Data for the task below:
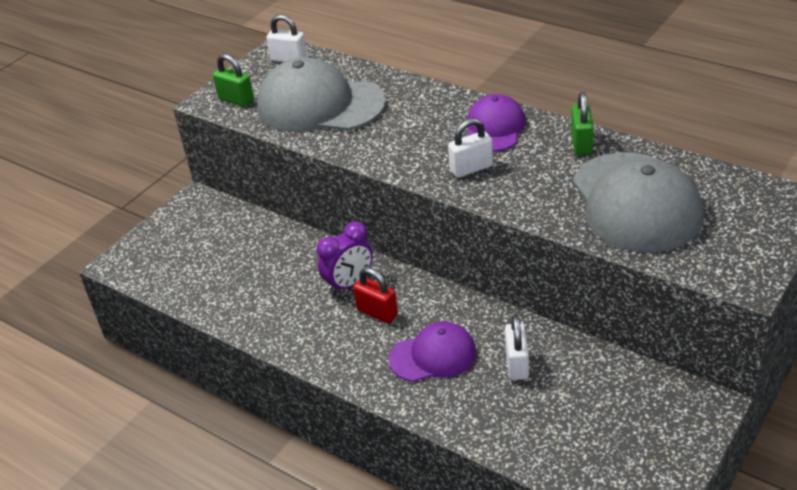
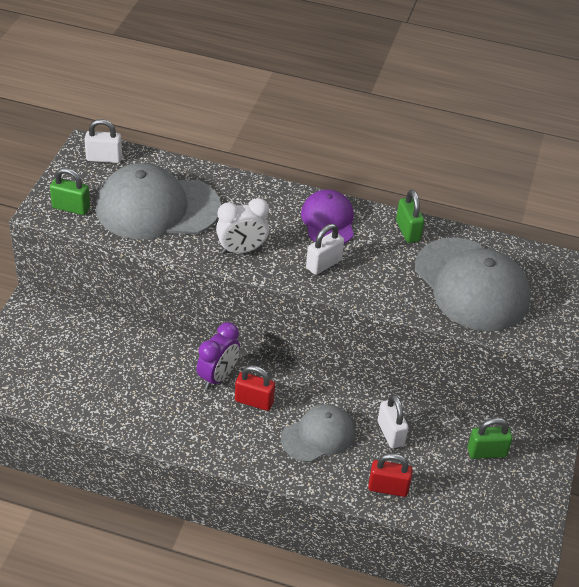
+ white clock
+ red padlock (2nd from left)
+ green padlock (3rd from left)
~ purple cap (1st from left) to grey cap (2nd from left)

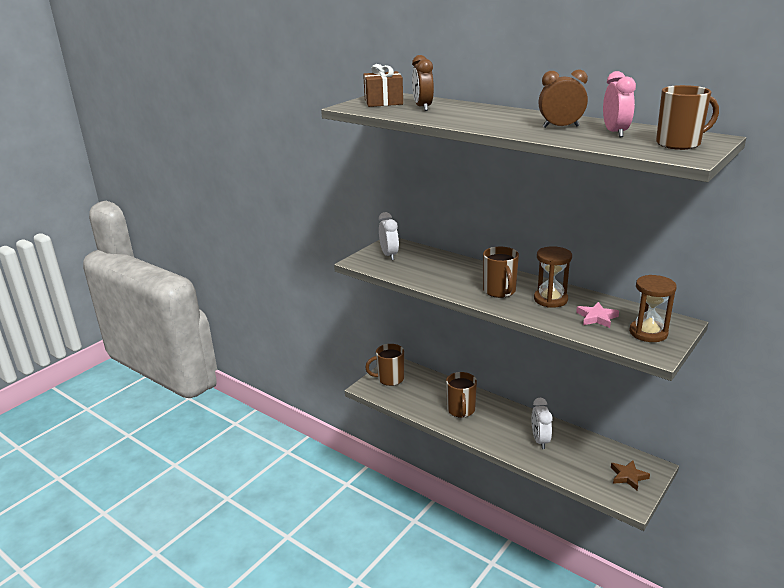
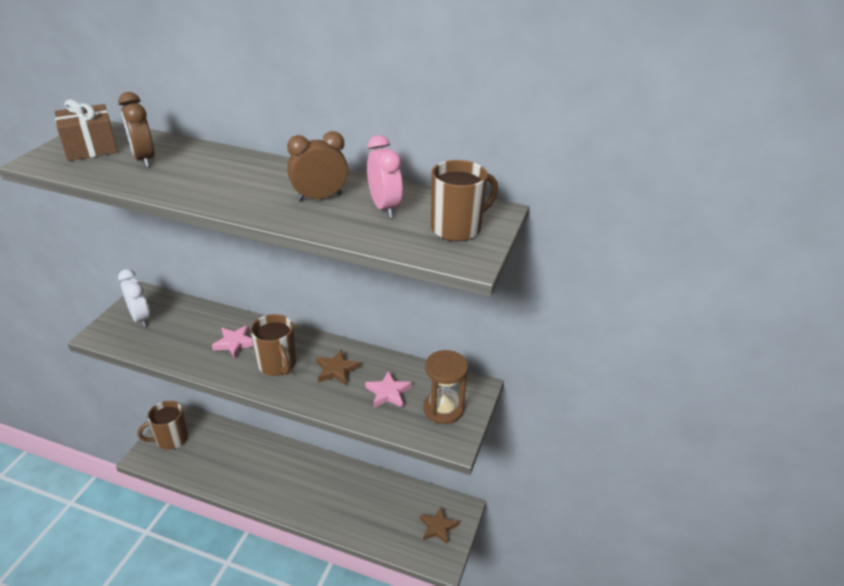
- brown mug (2nd from left)
- white clock (2nd from left)
+ pink star (1st from left)
~ brown hourglass (1st from left) to brown star (1st from left)

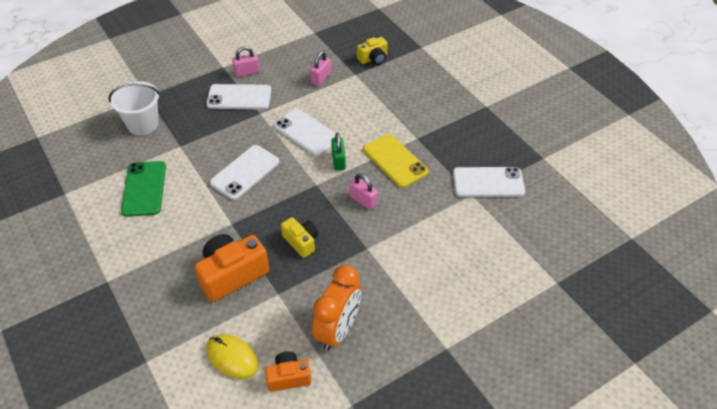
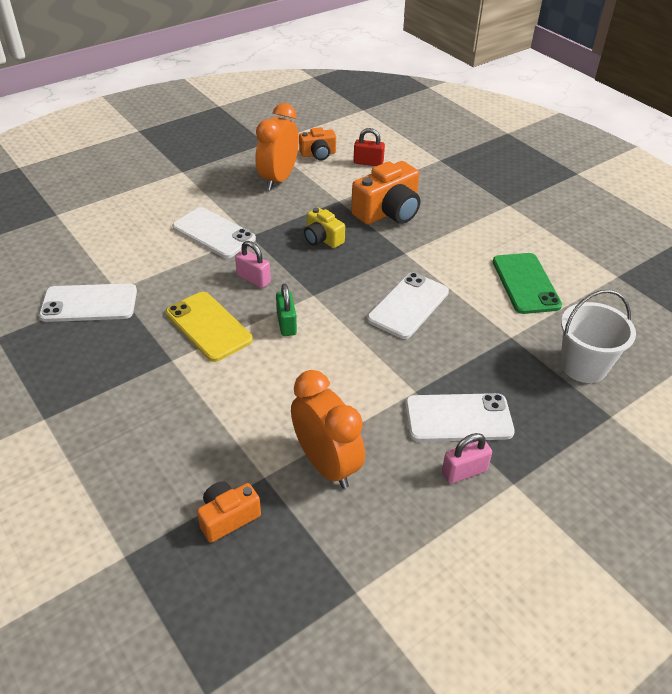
~ white phone (3rd from left in the first image) to white phone (2nd from left)
~ yellow mouse to red padlock
~ pink padlock (2nd from left) to orange clock (2nd from left)
~ yellow camera (2nd from left) to orange camera (1st from left)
End of Data for the task.
__Instructions to follow__: Since the listing holds pictures, return everything else in it exactly and omit those.

__Result of this exercise__:
+ white clock
+ red padlock (2nd from left)
+ green padlock (3rd from left)
~ purple cap (1st from left) to grey cap (2nd from left)

- brown mug (2nd from left)
- white clock (2nd from left)
+ pink star (1st from left)
~ brown hourglass (1st from left) to brown star (1st from left)

~ white phone (3rd from left in the first image) to white phone (2nd from left)
~ yellow mouse to red padlock
~ pink padlock (2nd from left) to orange clock (2nd from left)
~ yellow camera (2nd from left) to orange camera (1st from left)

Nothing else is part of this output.